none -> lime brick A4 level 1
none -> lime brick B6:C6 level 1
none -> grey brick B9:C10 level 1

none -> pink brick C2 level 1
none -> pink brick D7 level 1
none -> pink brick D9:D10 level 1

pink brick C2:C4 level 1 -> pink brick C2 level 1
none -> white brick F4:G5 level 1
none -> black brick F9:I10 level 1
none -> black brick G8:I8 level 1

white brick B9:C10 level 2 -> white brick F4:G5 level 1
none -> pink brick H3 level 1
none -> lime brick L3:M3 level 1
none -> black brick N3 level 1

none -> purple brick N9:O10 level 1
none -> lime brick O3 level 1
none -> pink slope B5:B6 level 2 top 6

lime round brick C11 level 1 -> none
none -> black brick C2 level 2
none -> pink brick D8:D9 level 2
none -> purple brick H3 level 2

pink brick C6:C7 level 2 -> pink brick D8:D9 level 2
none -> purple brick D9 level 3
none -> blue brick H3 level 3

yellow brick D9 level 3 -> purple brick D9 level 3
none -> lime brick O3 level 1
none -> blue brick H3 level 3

========

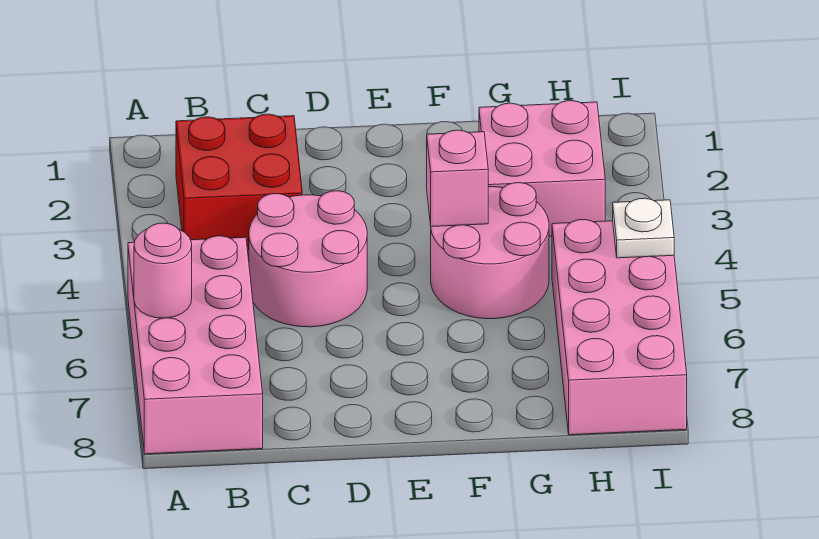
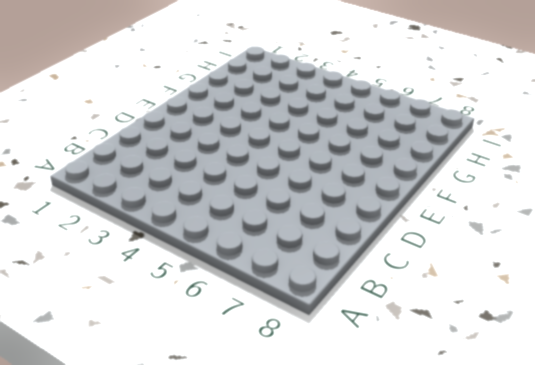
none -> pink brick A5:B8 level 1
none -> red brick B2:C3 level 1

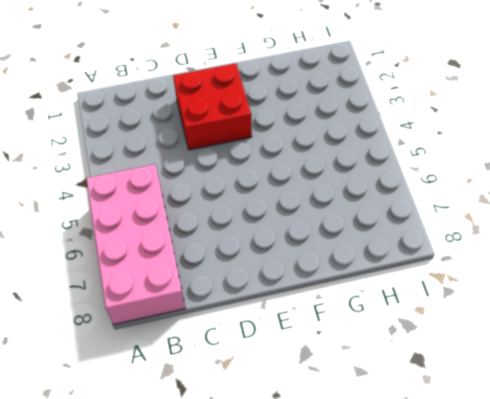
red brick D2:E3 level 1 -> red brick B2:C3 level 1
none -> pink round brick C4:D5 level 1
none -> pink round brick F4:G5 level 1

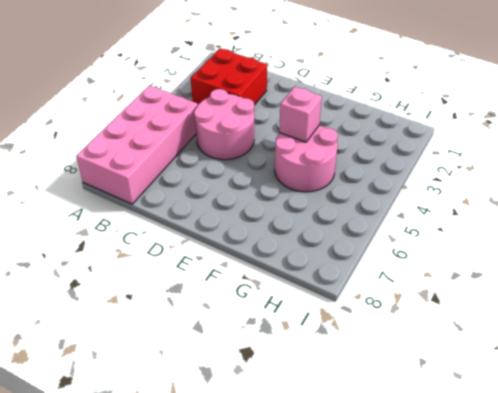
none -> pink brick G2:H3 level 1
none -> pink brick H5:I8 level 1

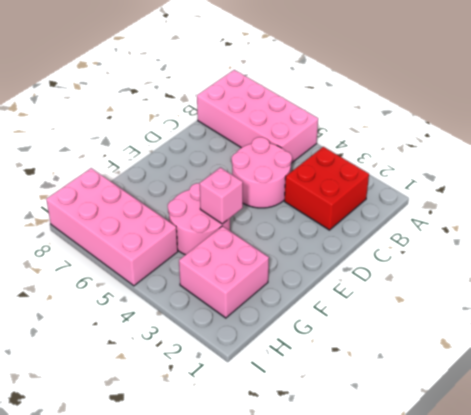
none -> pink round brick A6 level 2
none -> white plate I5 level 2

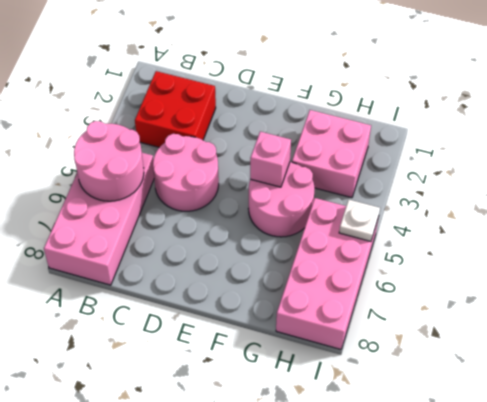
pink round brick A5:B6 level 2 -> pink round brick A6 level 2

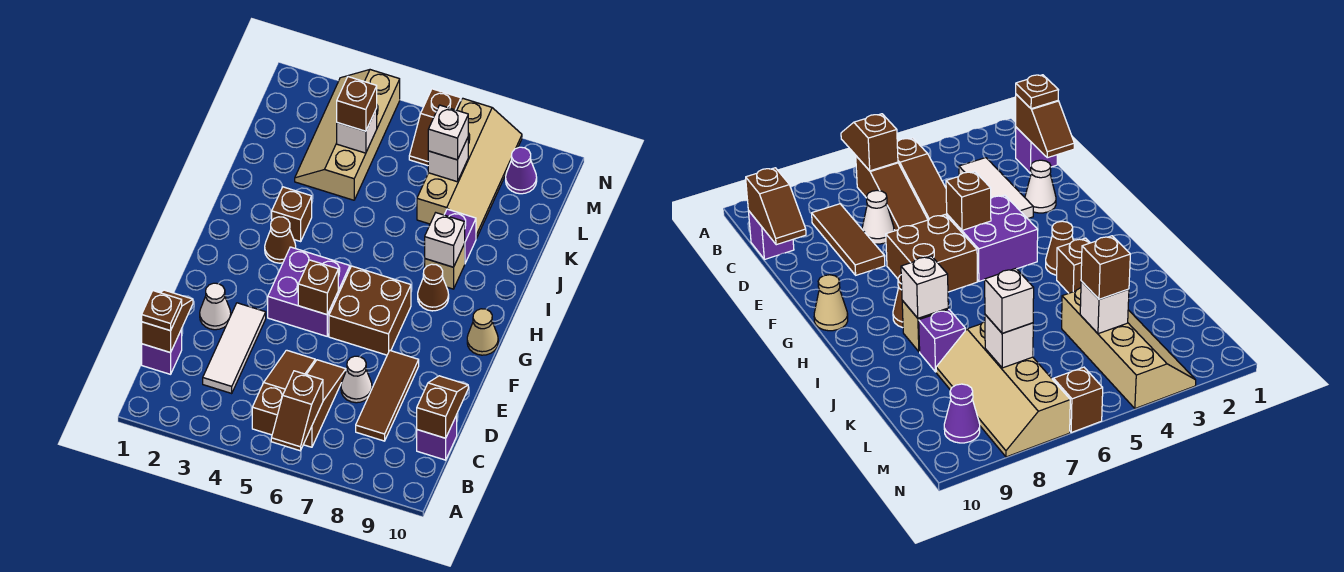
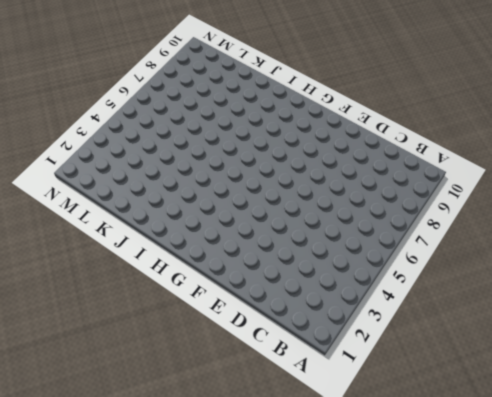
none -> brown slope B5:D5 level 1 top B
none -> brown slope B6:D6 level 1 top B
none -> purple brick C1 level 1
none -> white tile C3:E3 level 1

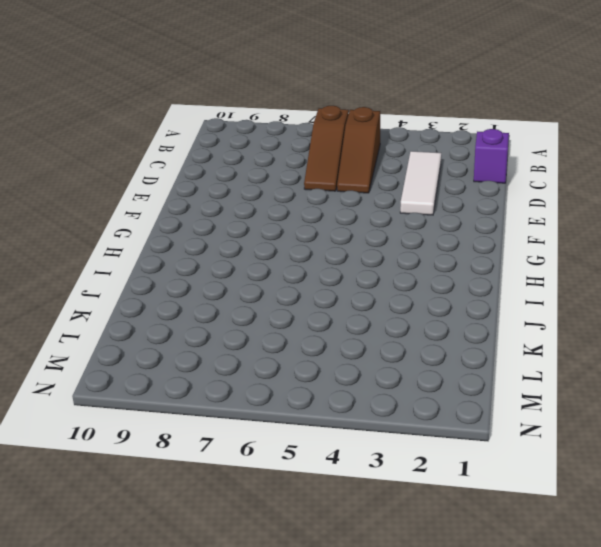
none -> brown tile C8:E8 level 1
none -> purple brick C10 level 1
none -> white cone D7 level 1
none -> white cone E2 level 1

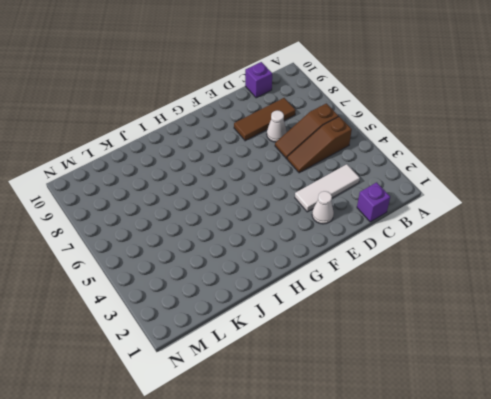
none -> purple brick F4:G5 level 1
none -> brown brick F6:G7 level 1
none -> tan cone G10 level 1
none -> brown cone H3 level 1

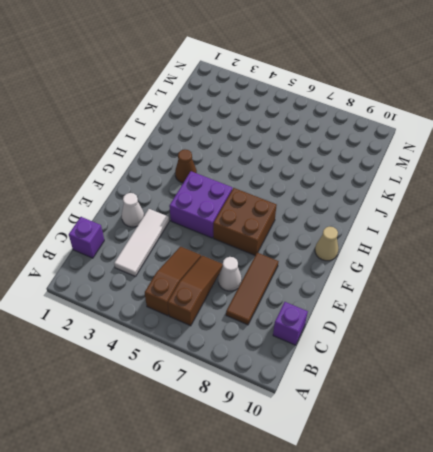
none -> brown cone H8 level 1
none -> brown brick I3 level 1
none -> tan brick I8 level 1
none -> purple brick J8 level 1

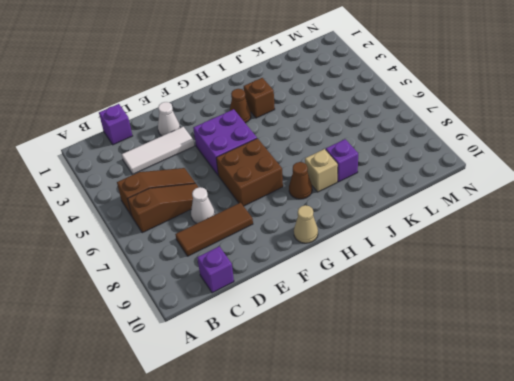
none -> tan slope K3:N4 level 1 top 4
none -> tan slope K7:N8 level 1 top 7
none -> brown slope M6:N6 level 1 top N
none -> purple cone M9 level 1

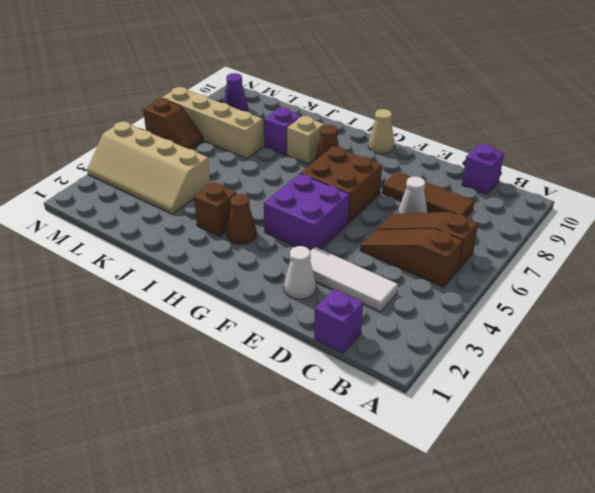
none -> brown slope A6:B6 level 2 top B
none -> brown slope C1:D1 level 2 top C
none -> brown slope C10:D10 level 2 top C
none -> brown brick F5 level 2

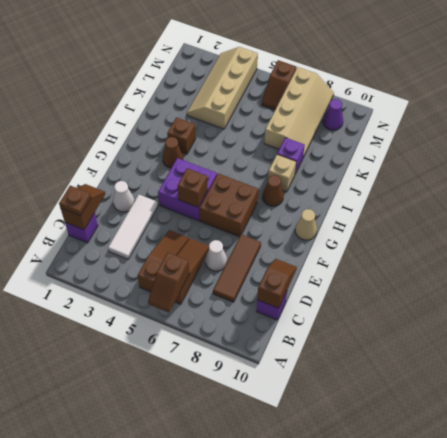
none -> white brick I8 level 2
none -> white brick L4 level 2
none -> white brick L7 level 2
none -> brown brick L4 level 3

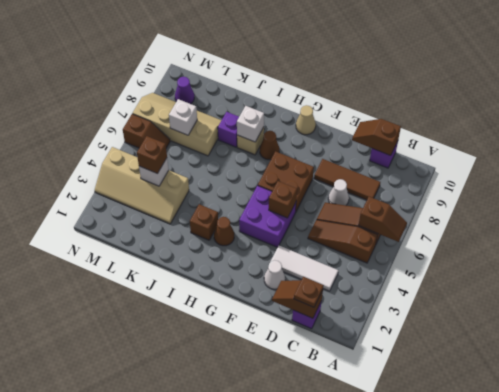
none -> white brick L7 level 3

========

• AIM OF THE EXERCISE:
Every line above with the word "cone" belongs in the answer, copied as written.

• SOLUTION FOR THIS TASK:
none -> white cone D7 level 1
none -> white cone E2 level 1
none -> tan cone G10 level 1
none -> brown cone H3 level 1
none -> brown cone H8 level 1
none -> purple cone M9 level 1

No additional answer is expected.